存储数据:

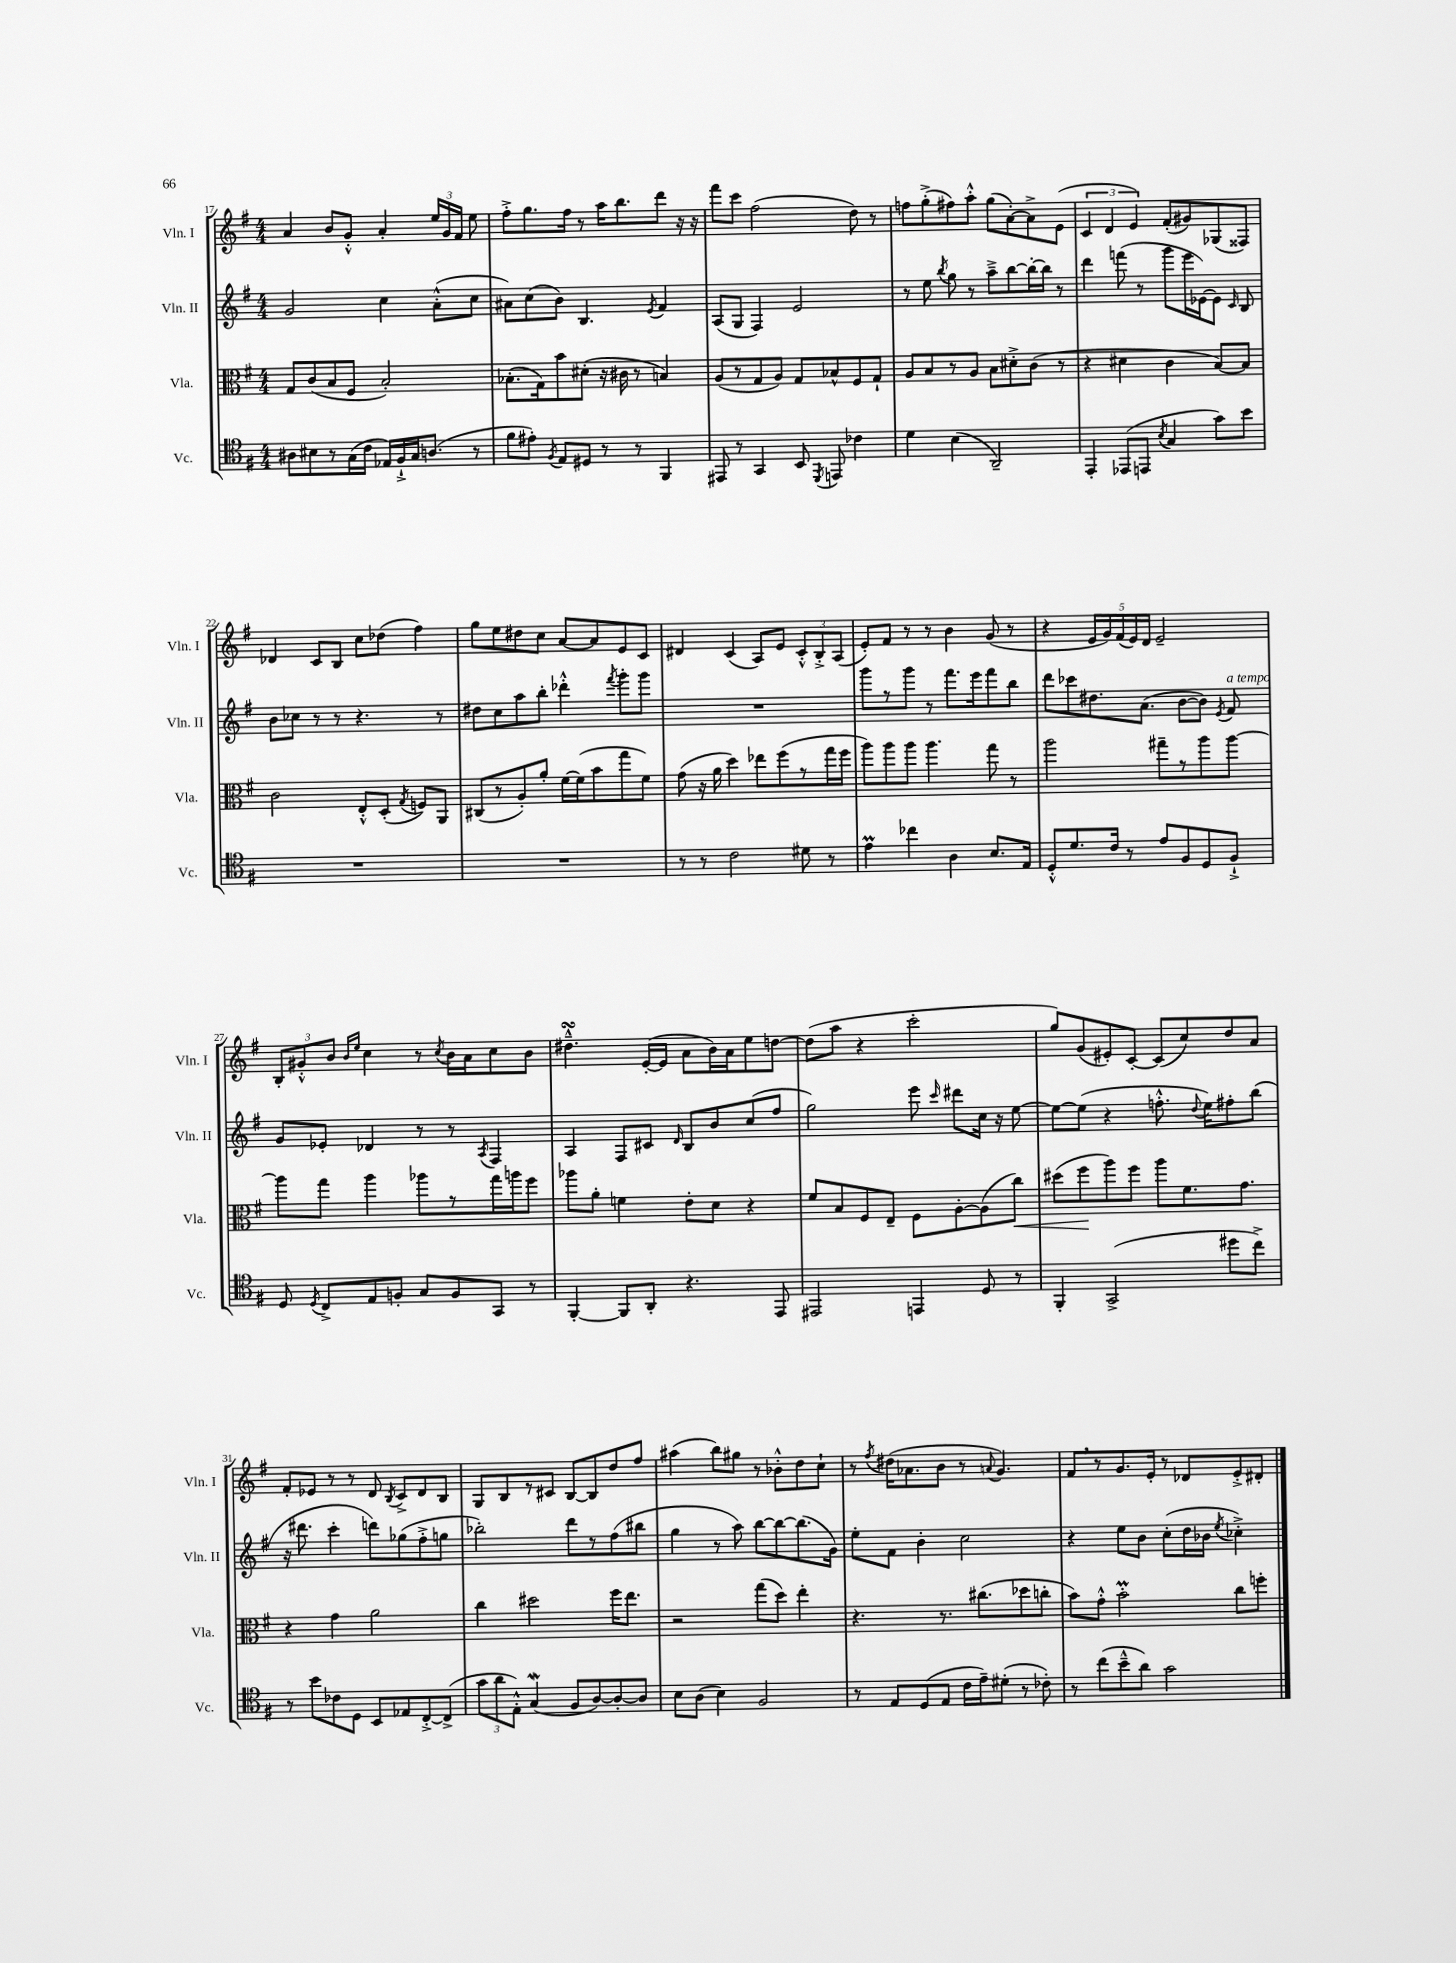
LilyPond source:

<<
\new StaffGroup <<
\new Staff = "s0" \with { instrumentName = "Vln. I" shortInstrumentName = "Vln. I" } {
    \clef treble \key g \major \numericTimeSignature \time 4/4
    \autoBeamOff a'4 b'8[ g'8]-.-^ a'4-. \tuplet 3/2 { e''16[ g'16 fis'16] } e''8 |
    fis''8[-.-> g''8. fis''16] r8 a''16[ b''8. d'''8] r16 r16 |
    fis'''8[ c'''8] fis''2( d''8) r8 |
    f''8[ g''8-.->( fis''8) a''8]-.-^ g''8[( a'8~-.) a'8-> e'8]( |
    \tuplet 3/2 { c'4 d'4 e'4) } fis'8[-.( gis'8) ges8( fisis8]) |
    des'4 c'8[ b8] c''8[ des''8]( fis''4) |
    g''8[ e''8 dis''8 c''8] a'8[~ a'8 e'8 c'8] |
    dis'4 c'4( a8[) e'8] \tuplet 3/2 { c'8[-.-^ b8-.-> a8]( } |
    e'8[-.) fis'8] r8 r8 b'4 g'8( r8 |
    r4 \tuplet 5/4 { e'16[ g'16) fis'16( e'16) d'16] } e'2-- |
    \tuplet 3/2 { b8[-. gis'8-.-^ b'8] } \grace { b'16[ e''16] } c''4 r8 \acciaccatura { c''8 } b'16[ a'16 c''8 b'8] |
    dis''4.---^\turn e'16[~-.( e'16] a'8[ b'16) a'16 e''8 d''8]~ |
    d''8[( a''8] r4 c'''2-. |
    g''8[) g'8( eis'8-.) c'8]~-. c'8[( c''8) d''8 a'8] |
    fis'8[-. ees'8] r8 r8 d'8 \acciaccatura { b8 } c'8[-> d'8 b8] |
    g8[ b8 r8 cis'8] b8[~ b8 d''8 fis''8] |
    ais''4( b''8[) gis''8] r8 bes'8[-.-^ d''8 c''8]-! |
    r8 \acciaccatura { fis''8 } dis''16[( aes'8. b'8] r8 \appoggiatura { a'8 } g'4.) |
    fis'8[ \breathe r8 g'8. e'16]-. r8 des'8[ e'8-.-> dis'8]-. \bar "|." |
}
\new Staff = "s1" \with { instrumentName = "Vln. II" shortInstrumentName = "Vln. II" } {
    \clef treble \key g \major \numericTimeSignature \time 4/4
    \autoBeamOff g'2 c''4 a'8[-.-^( c''8] |
    ais'8[) c''8( b'8]) b4. \acciaccatura { e'8 } fis'4 |
    a8[( g8] fis4) e'2 |
    r8 e''8 \acciaccatura { b''8 } g''8 r8 a''8[---> b''8~ b''16~-. b''16] r8 |
    d'''4 f'''8( r8 g'''8[ e'''16 ees'16~) ees'8] \grace { c'16 } b8 |
    b'8[ ces''8] r8 r8 r4. r8 |
    dis''8[ c''8 a''8 b''8]-. des'''4-.-^ \acciaccatura { fis'''8 } g'''8[-. g'''8] |
    R1 |
    g'''8[ r8 g'''8] r8 fis'''8.[ e'''16 fis'''8 b''8] |
    d'''8[ ces'''8 dis''8. a'8.]( b'8[~ b'8]) \acciaccatura { e'8 } fis'8^\markup { \italic "a tempo" } |
    g'8[ ees'8]-. des'4 r8 r8 \acciaccatura { a8 } fis4 |
    a4 fis8[ cis'8] \grace { d'16 } b8[ b'8 c''8( fis''8] |
    g''2) e'''8 \grace { c'''16 } dis'''8[ c''16] r16 e''8~ |
    e''8[~ e''8]( r4 f''8.-.-^ \appoggiatura { d''8 } e''16[) fis''8-. b''8]( |
    r16 dis'''8. c'''4-. d'''8[) ges''8( fis''8-.-> g''8] |
    bes''2-.) d'''8[ r8 fis''8( bis''8] |
    g''4 r8 a''8) b''8[~ b''8~ b''8.( g'16]) |
    e''8[-. fis'8] b'4-. c''2 |
    r4 e''8[ b'8] c''8[-.( d''16 bes'16] \acciaccatura { e''8 } ces''4-.->) \bar "|." |
}
\new Staff = "s2" \with { instrumentName = "Vla." shortInstrumentName = "Vla." } {
    \clef alto \key g \major \numericTimeSignature \time 4/4
    \autoBeamOff g8[ c'8( b8 fis8] b2-.) |
    bes8.[-.( g16) b'8 dis'8]-.( r16 cis'16 r8 b4) |
    a8[( r8 g8 a8]) g8[ bes8-^ fis8 g8]-! |
    a8[ b8 r8 a8] b8[ dis'8-.-> c'8]( r8 |
    r4 dis'4 c'4 b8[~) b8] |
    c'2 e8[-.-^ d8]-.( \acciaccatura { g8 } f8[) a,8] |
    cis8[( r8 a8-.) a'8]-. fis'16[~ fis'16( b'8 g''8 fis'8]) |
    g'8( r16 a'16 d''4) ees''8[ fis''8( r8 g''16 fis''16] |
    a''8[) a''8 a''8] a''4. g''8 r8 |
    a''2 gis''8[-- r8 a''8 a''8]~ |
    a''8[ g''8] a''4 aes''8[ r8 g''16 a''16 fis''8] |
    aes''8[ a'8]-. f'4 e'8[-. d'8] r4 |
    fis'8[ b8 fis8 e8]-- fis8[ a8~-. a8( c''8]\<) |
    dis''8[( fis''8\! a''8) fis''8] a''8[ fis'8. g'8.] |
    r4 g'4 a'2 |
    c''4 dis''2 fis''16[ e''8.] |
    r2 g''8[( d''8]) e''4-. |
    r4. r8. cis''8.[( des''8 c''8]-. |
    b'8[) g'8]-.-^ b'2-.\prall c''8[ f''8]-. \bar "|." |
}
\new Staff = "s3" \with { instrumentName = "Vc." shortInstrumentName = "Vc." } {
    \clef tenor \key g \major \numericTimeSignature \time 4/4
    \autoBeamOff ais8[ bis8 r8 g16( c'16] ees16[) fis16-!-> g16 a8.]( r8 |
    fis'8[ eis'8]-.) \acciaccatura { fis8 } e8[ dis8] r8 r8 fis,4 |
    eis,8 r8 g,4 b,8 \acciaccatura { d,8 } e,8 ces'4 |
    d'4 b4( a,2--) |
    e,4-. ees,8[( e,8] \acciaccatura { b8 } g4 g'8[) b'8] |
    R1 |
    R1 |
    r8 r8 c'2 dis'8 r8 |
    e'4\prall ces''4 a4 b8.[ e16] |
    d8[-.-^ d'8. c'16] r8 e'8[ fis8 d8 fis8]-!-> |
    d8 \acciaccatura { d8 } c8[-> e8 f8]-. g8[ f8 g,8] r8 |
    fis,4~-. fis,8[ a,8]-. r4. e,8 |
    eis,2 e,4 d8 r8 |
    fis,4-. g,2->( dis''8[ c''8]->) |
    r8 b'8[ ces'8 d8] b,8[ ees8 c8~-.-> c8]->( |
    \tuplet 3/2 { g'8[ a'8 e8]-.-^) } g4\mordent( fis8[ a8~) a8~-. a8] |
    b8[ a8]( b4) fis2 |
    r8 e8[ d8( e8] c'16[ e'16--) dis'8]-.( r8 ces'8-.) |
    r8 c''8[( b'8---^ a'8]) g'2 \bar "|." |
}
>>
>>
\layout { \context { \Score currentBarNumber = #17 } }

练习详情: 返回上面所有包含字符串“prall”的行，匹配时区分大小写。

练习结果:
    b'8[) g'8]-.-^ b'2-.\prall c''8[ f''8]-. \bar "|." |
    e'4\prall ces''4 a4 b8.[ e16] |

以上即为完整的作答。